Before and after images
______

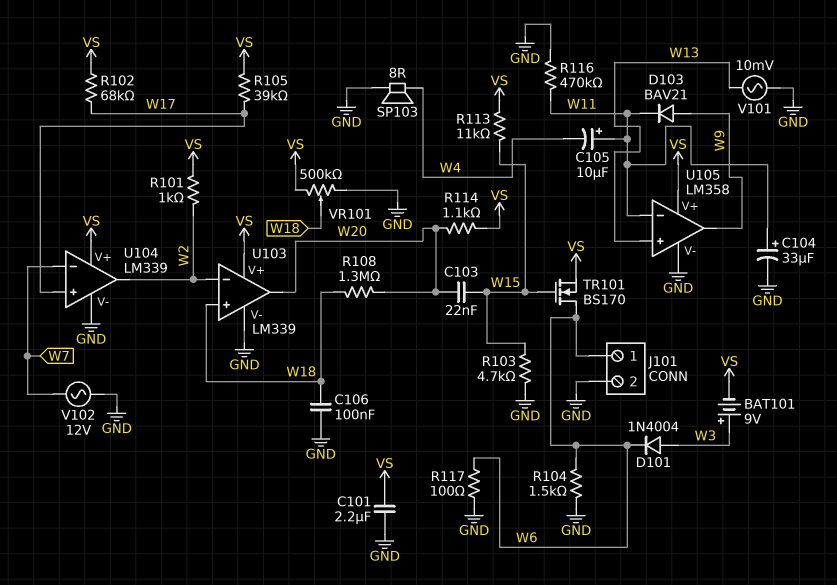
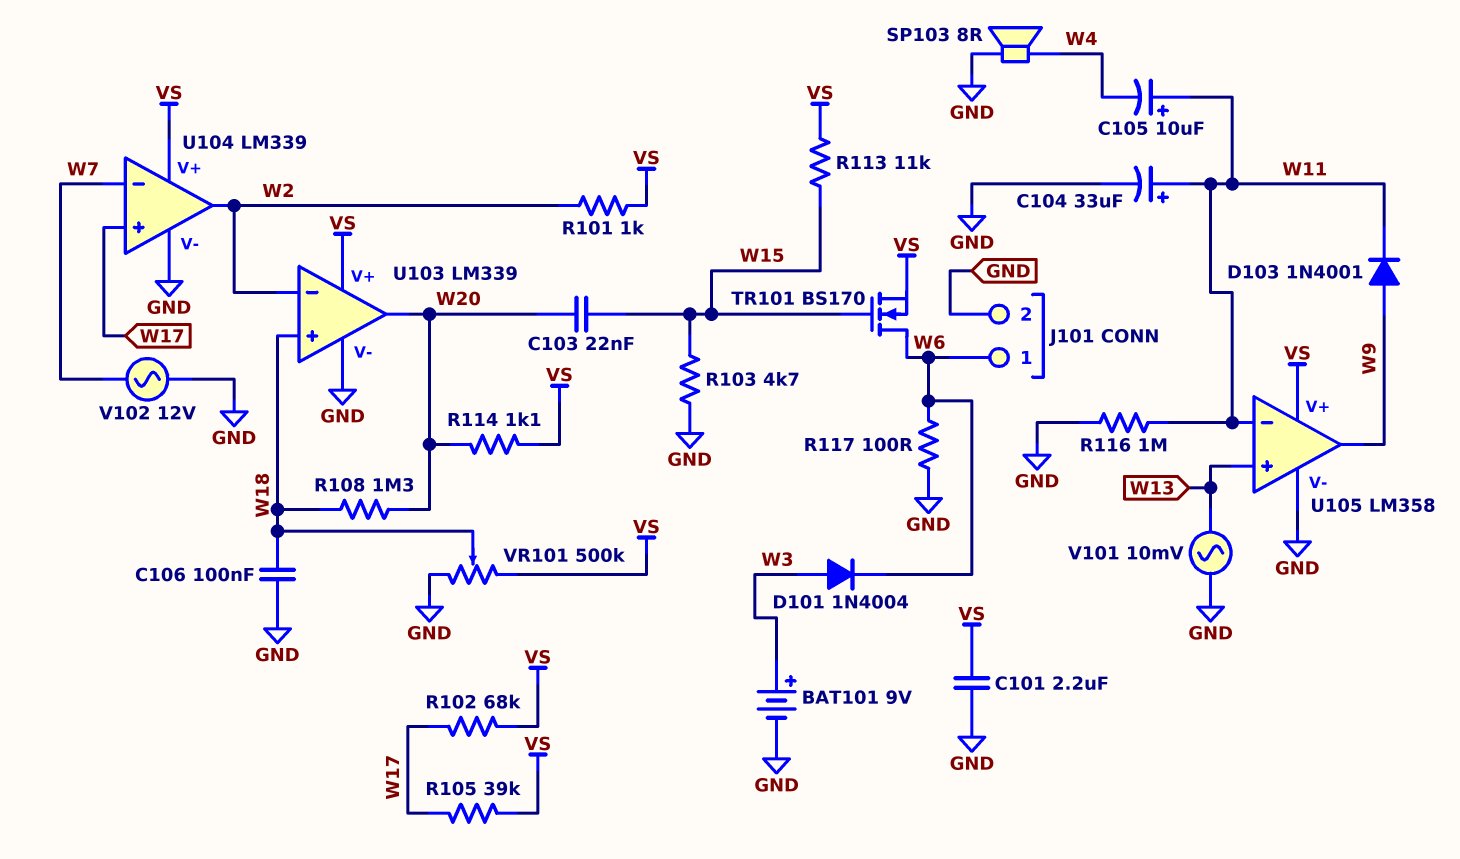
BAT101: 9V (plus W3, minus VS) -> 9V (plus W3, minus GND)
D103: diode BAV21 (A W9, K W11) -> diode 1N4001 (A W9, K W11)
R104: 1.5k (GND, W6) -> none
R116: 470k (GND, W11) -> 1M (GND, W11)

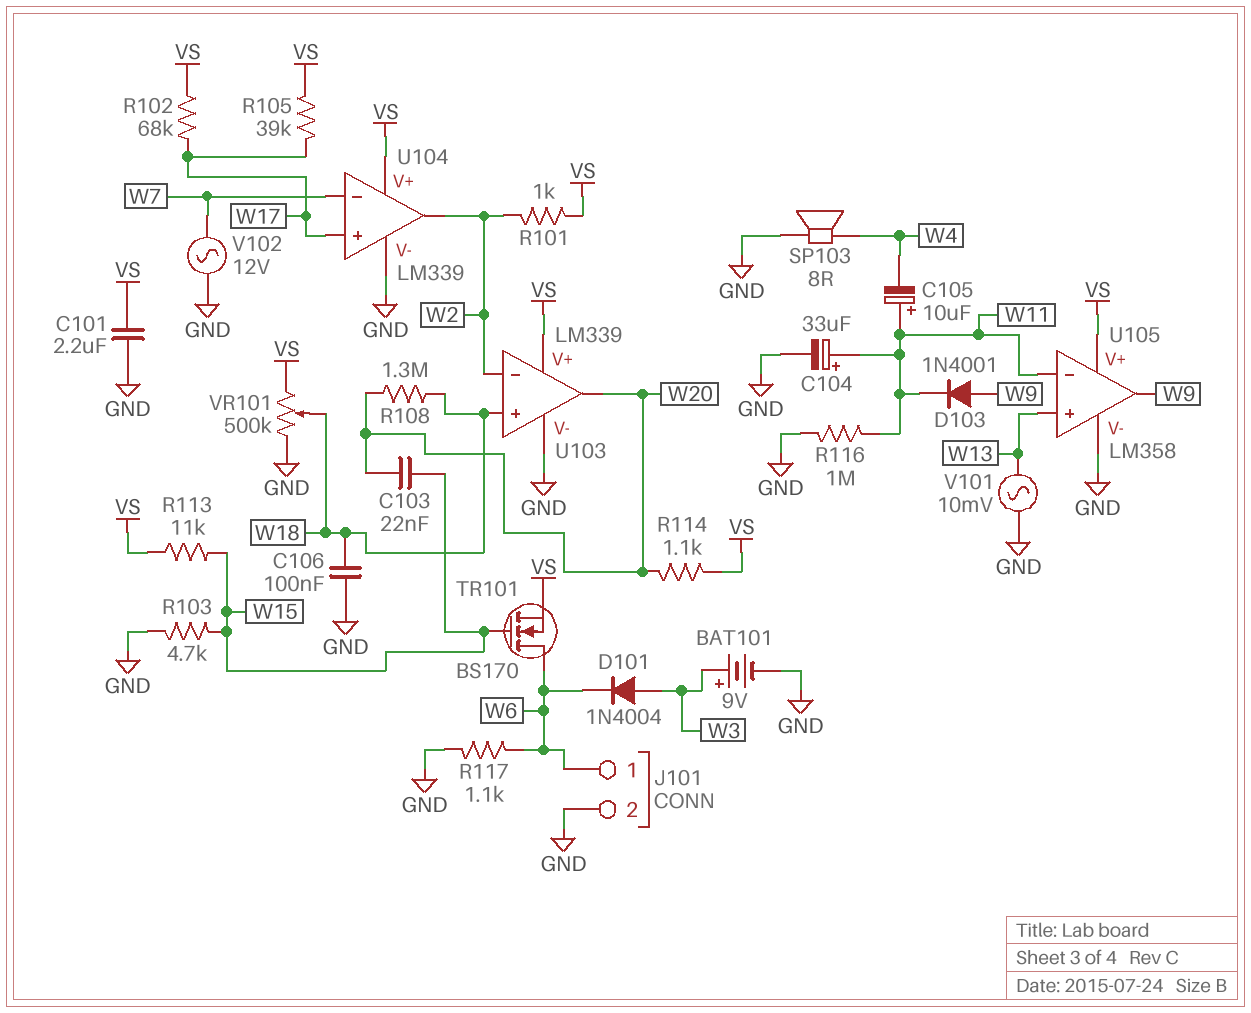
R117: 100 (GND, W6) -> 1.1k (GND, W6)

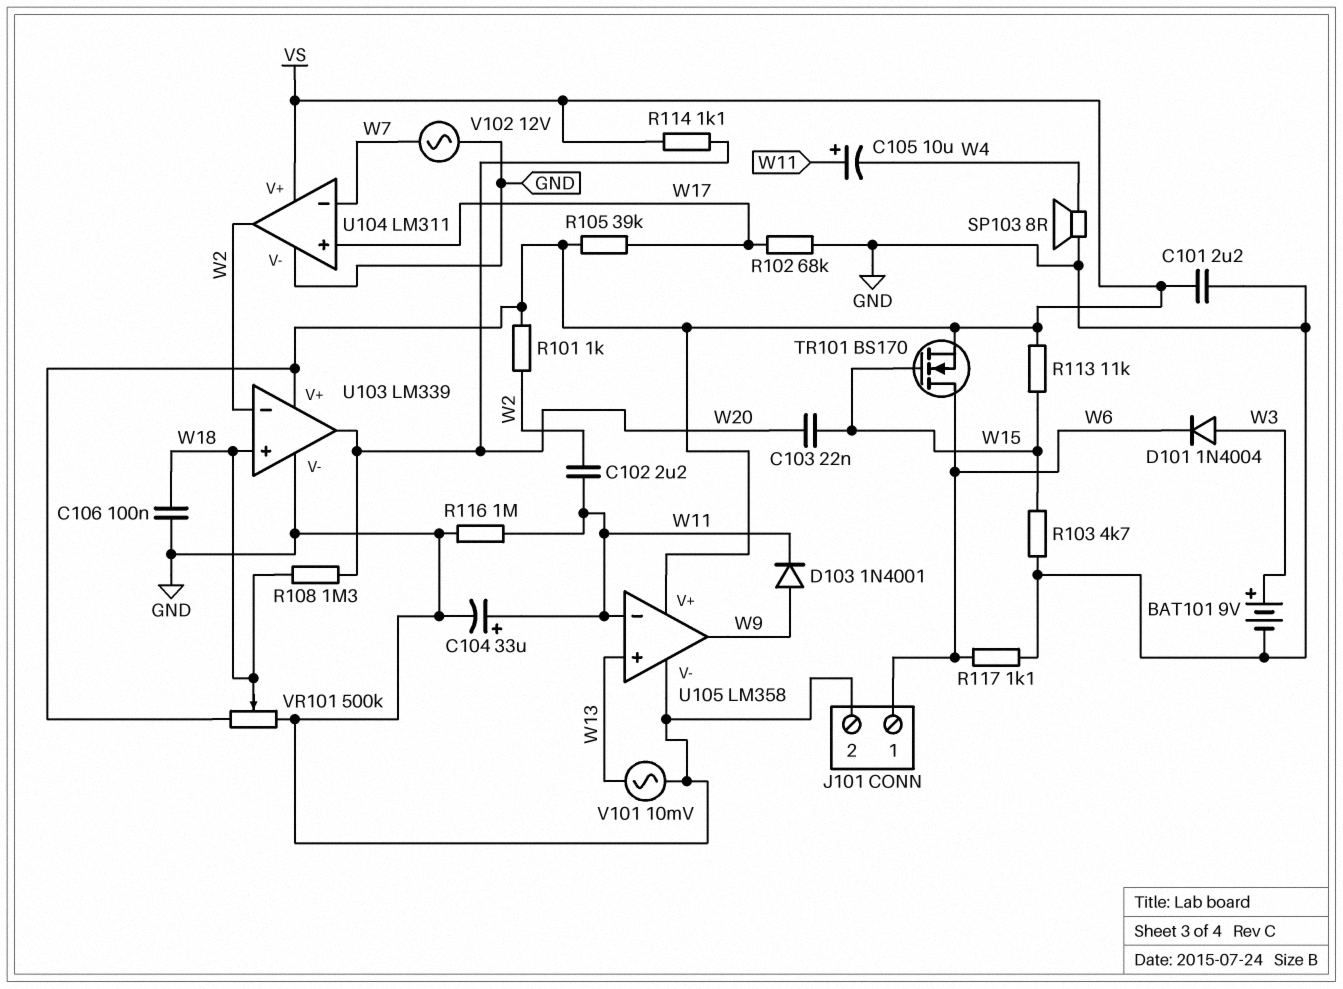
C102: none -> 2.2uF (W2, W11)
R102: 68k (VS, W17) -> 68k (GND, W17)
U104: LM339 -> LM311

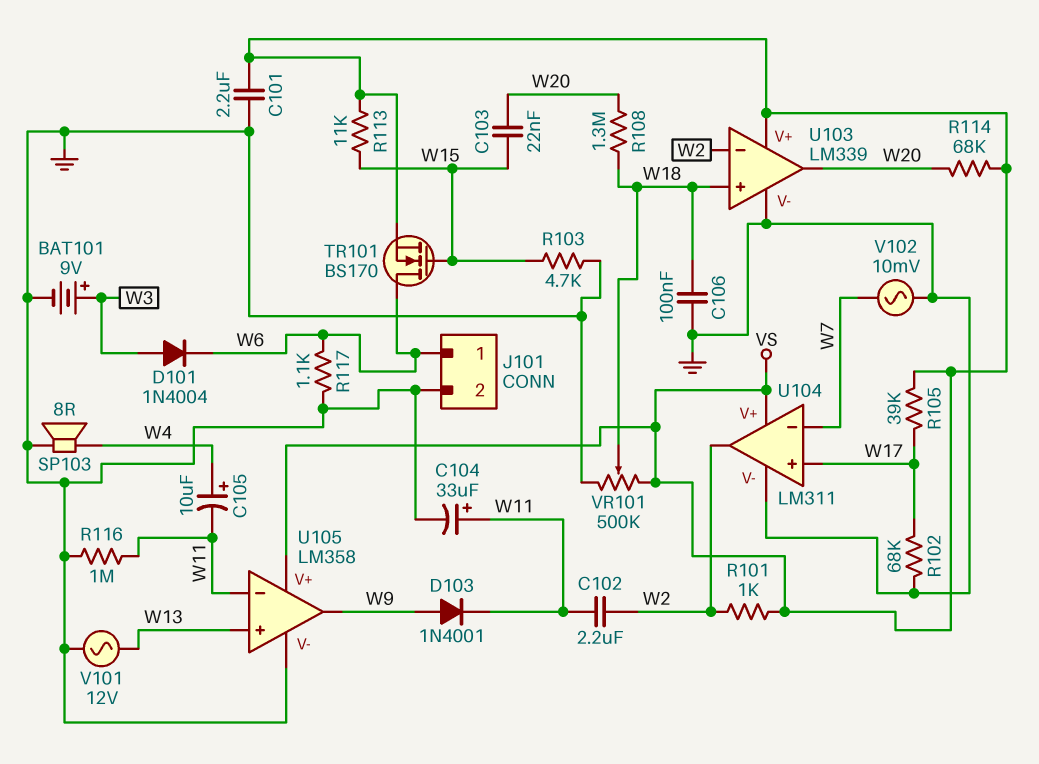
C105: 10uF (plus W11, minus W4) -> 10uF (plus W4, minus W11)
R114: 1.1k (VS, W20) -> 68k (VS, W20)
V101: AC 10mV (GND, W13) -> AC 12V (GND, W13)
V102: AC 12V (GND, W7) -> AC 10mV (GND, W7)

______

| EXERCISE DIRECTIONS |
All that should be returned is the run of lines from the start of the entries above to the line bearing "C105: 10uF (plus", each exact, with pictures omitted.

| EXERCISE SOLUTION |
BAT101: 9V (plus W3, minus VS) -> 9V (plus W3, minus GND)
D103: diode BAV21 (A W9, K W11) -> diode 1N4001 (A W9, K W11)
R104: 1.5k (GND, W6) -> none
R116: 470k (GND, W11) -> 1M (GND, W11)

R117: 100 (GND, W6) -> 1.1k (GND, W6)

C102: none -> 2.2uF (W2, W11)
R102: 68k (VS, W17) -> 68k (GND, W17)
U104: LM339 -> LM311

C105: 10uF (plus W11, minus W4) -> 10uF (plus W4, minus W11)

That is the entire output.